- Opening Delimiter -
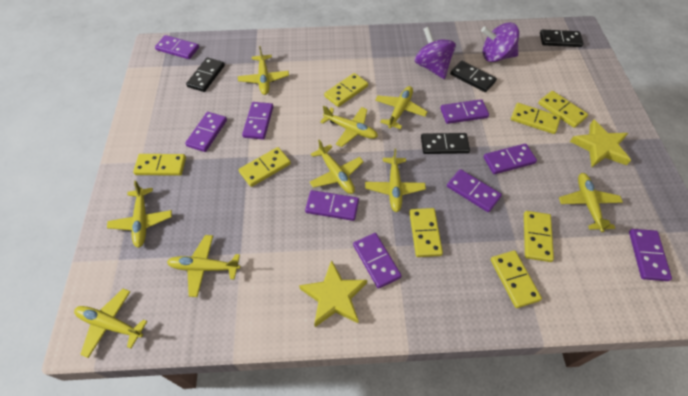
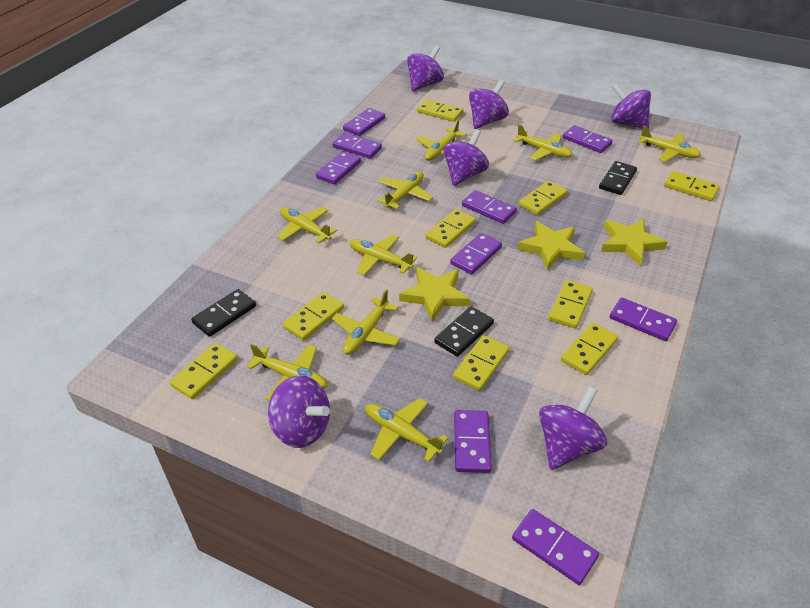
black domino: 4 -> 3
purple spinning top: 2 -> 6
yellow domino: 8 -> 9
yellow star: 2 -> 3

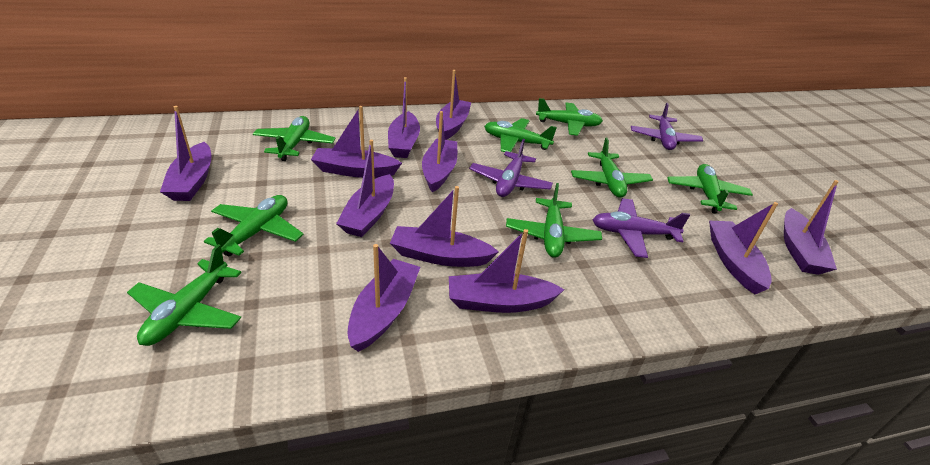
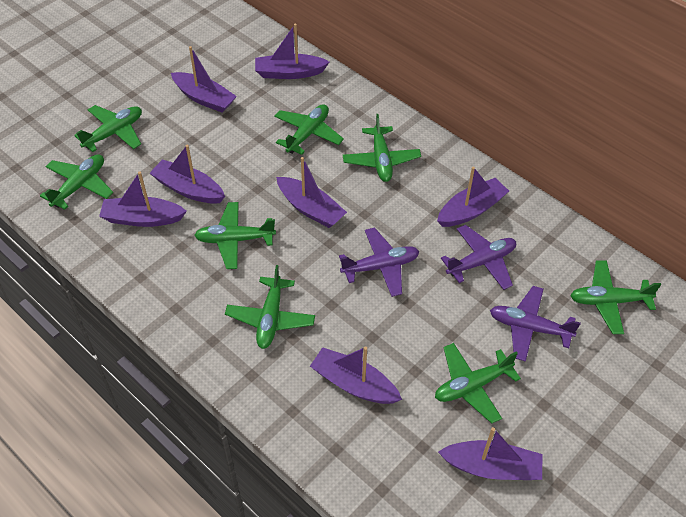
purple boat: 11 -> 8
- Closing Delimiter -
Directions for this task – Leaving every picture out, repeat each line of the material exactly.

Response to the exercise –
black domino: 4 -> 3
purple spinning top: 2 -> 6
yellow domino: 8 -> 9
yellow star: 2 -> 3

purple boat: 11 -> 8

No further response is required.